**GOAL OF THE EXERCISE**
State only how many lines of the records contain the string "tape".

-------- MATERIAL FOR THIS EXERCISE

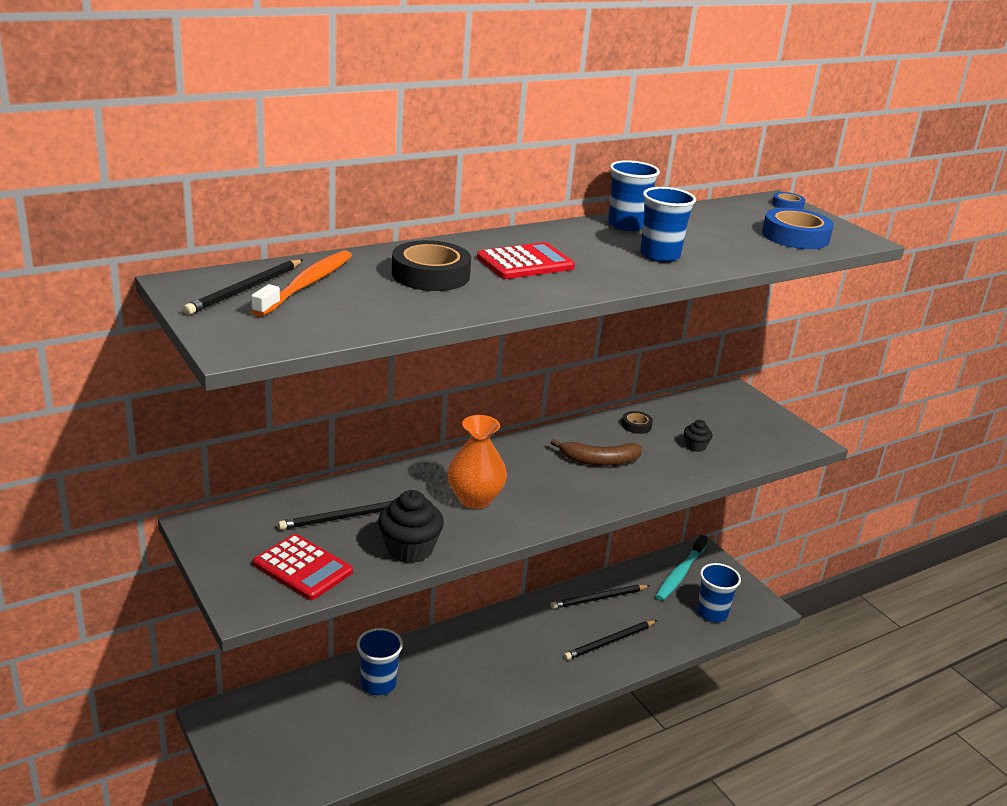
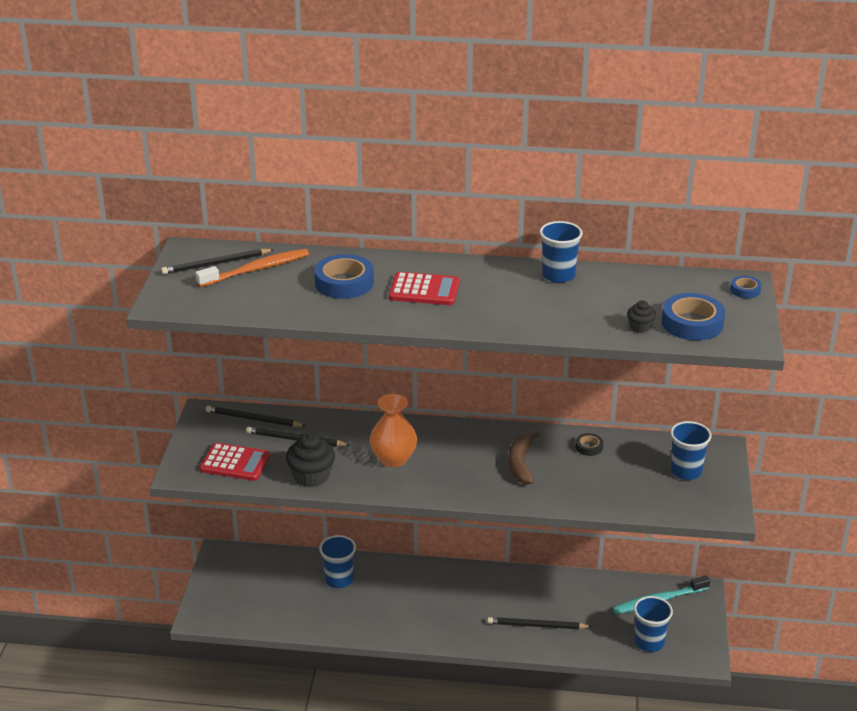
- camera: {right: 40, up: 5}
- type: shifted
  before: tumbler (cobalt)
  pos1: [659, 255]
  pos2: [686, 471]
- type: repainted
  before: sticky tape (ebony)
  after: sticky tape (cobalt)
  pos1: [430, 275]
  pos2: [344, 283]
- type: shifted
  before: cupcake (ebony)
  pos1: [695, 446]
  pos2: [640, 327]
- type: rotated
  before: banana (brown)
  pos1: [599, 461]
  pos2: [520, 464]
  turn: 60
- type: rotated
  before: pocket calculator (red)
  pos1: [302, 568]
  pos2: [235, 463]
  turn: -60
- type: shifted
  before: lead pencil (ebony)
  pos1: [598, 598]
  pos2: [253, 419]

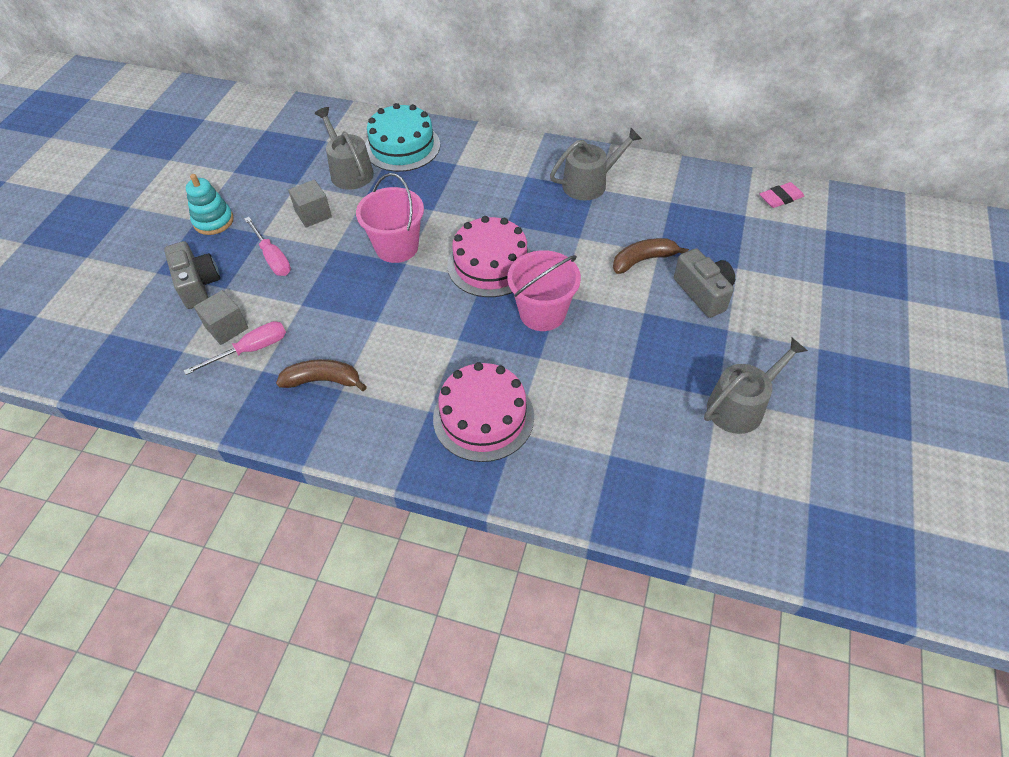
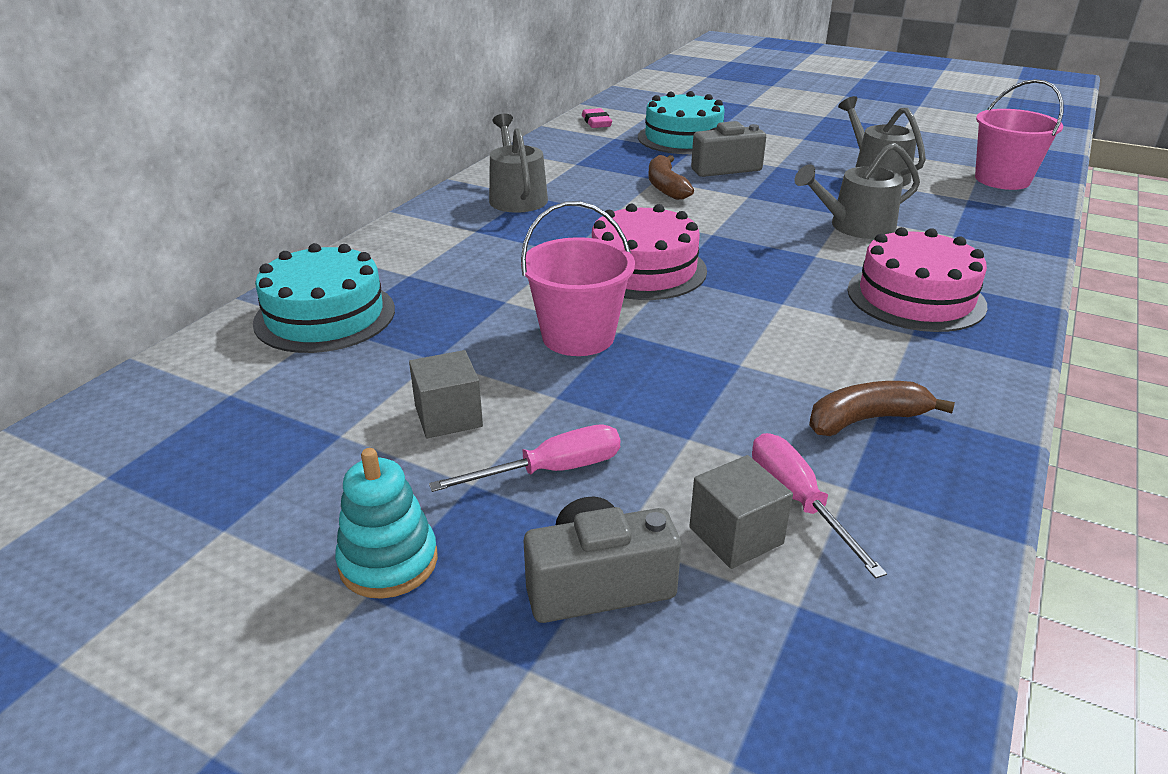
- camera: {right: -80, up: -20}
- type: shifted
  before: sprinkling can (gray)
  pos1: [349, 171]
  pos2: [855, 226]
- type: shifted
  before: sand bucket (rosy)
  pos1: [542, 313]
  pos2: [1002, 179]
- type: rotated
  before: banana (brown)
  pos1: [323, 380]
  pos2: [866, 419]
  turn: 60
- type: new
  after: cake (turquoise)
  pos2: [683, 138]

----------------
-------- MATERIAL FOR THIS EXERCISE

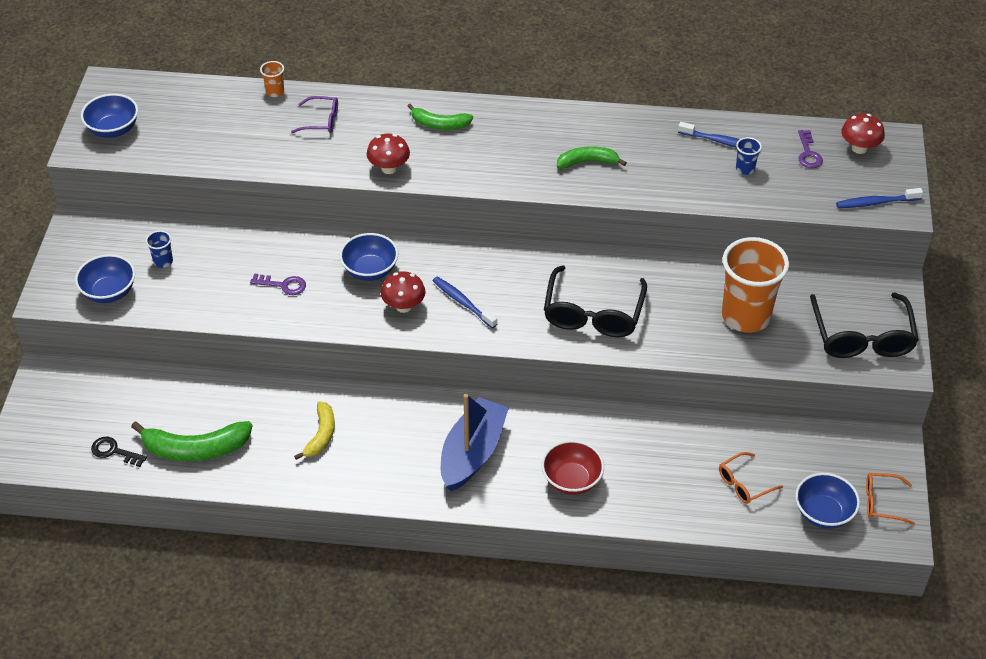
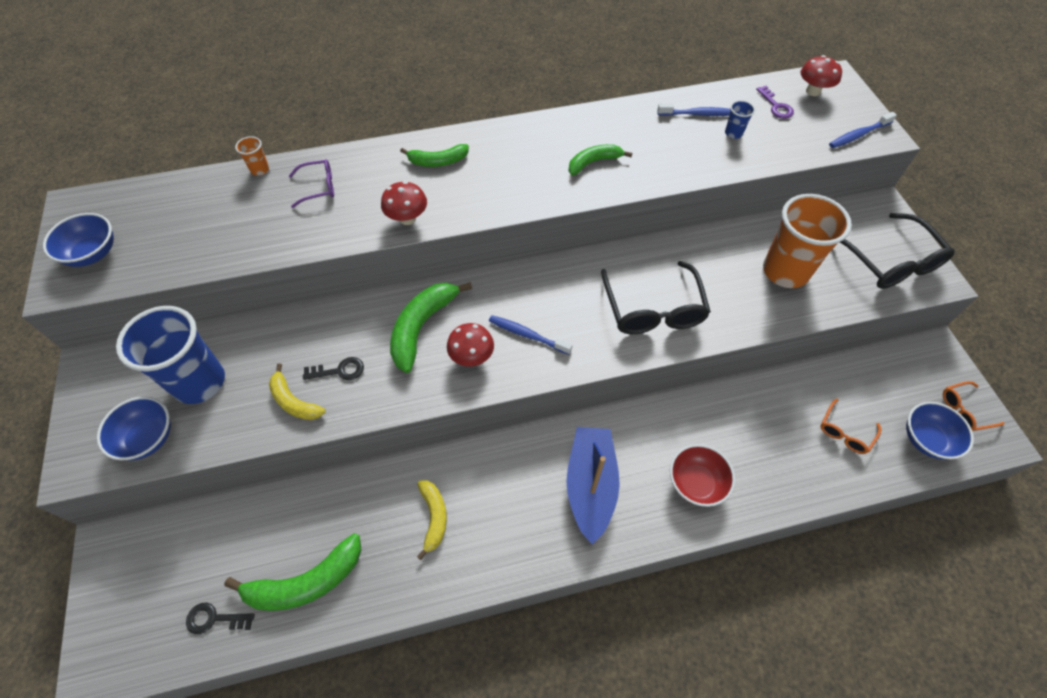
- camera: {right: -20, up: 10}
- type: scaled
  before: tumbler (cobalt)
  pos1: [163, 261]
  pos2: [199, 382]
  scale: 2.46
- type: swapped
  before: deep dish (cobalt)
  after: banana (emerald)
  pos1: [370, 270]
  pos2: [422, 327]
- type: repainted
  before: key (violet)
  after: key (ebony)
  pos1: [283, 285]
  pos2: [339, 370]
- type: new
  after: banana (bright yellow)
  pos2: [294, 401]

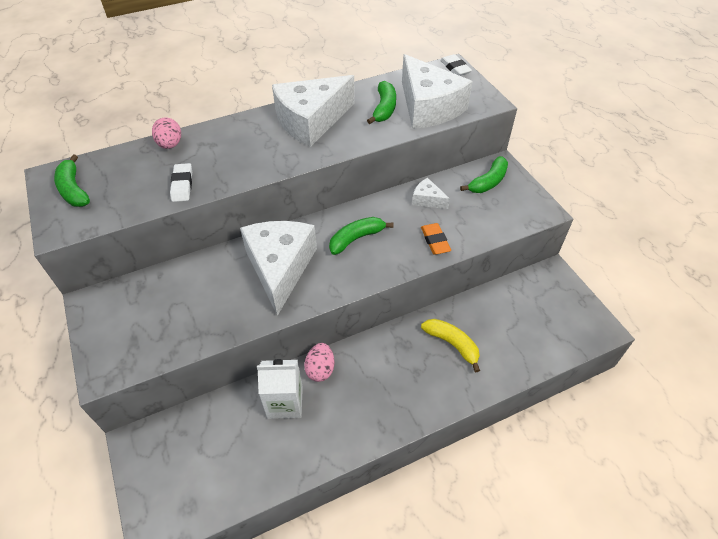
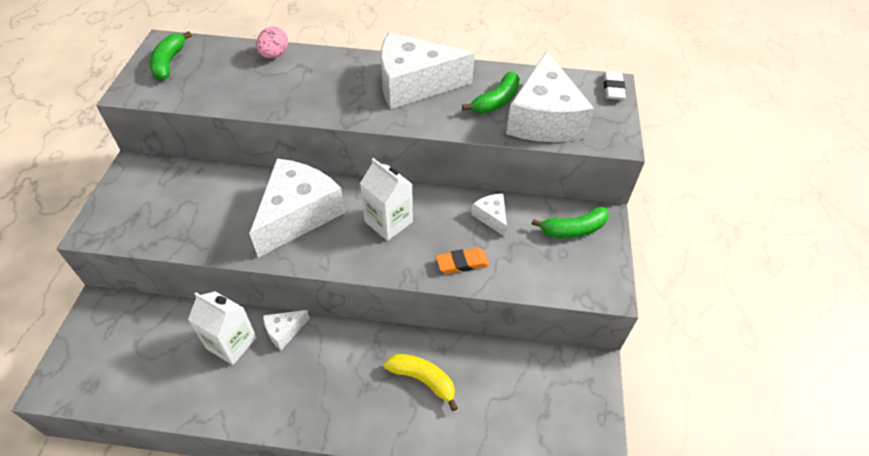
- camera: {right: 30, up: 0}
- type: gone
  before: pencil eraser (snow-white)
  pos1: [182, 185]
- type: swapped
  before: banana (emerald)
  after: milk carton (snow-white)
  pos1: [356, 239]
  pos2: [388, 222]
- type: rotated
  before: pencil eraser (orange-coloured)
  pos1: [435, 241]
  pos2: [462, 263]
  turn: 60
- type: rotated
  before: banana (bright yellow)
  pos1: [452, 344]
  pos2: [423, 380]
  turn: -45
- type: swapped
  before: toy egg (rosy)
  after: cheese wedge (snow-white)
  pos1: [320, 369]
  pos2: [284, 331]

----------------
-------- MATERIAL FOR THIS EXERCISE

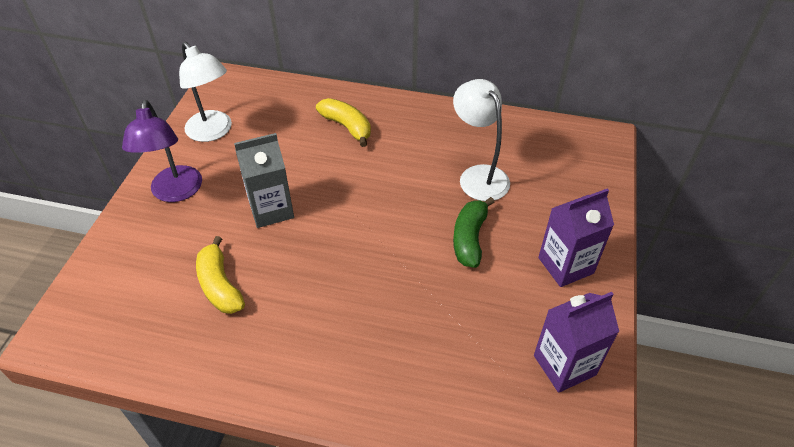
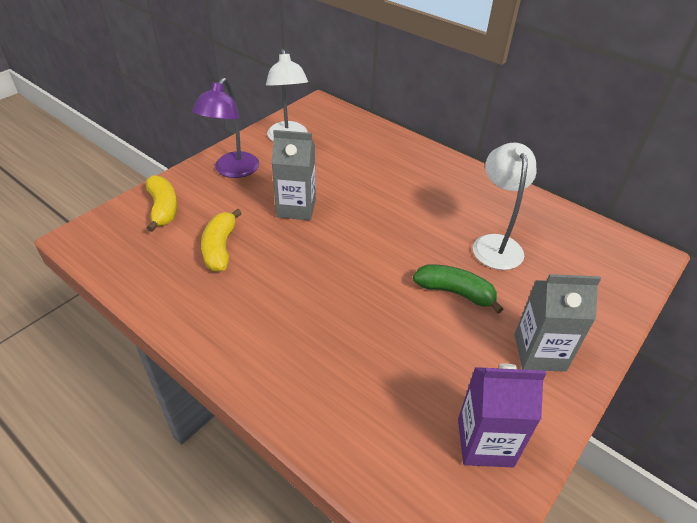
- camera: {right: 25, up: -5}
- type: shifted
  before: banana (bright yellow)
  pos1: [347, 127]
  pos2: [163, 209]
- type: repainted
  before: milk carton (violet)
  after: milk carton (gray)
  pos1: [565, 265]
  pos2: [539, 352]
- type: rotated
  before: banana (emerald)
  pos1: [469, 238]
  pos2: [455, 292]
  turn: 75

----------------

**EXERCISE RESPONSE**
2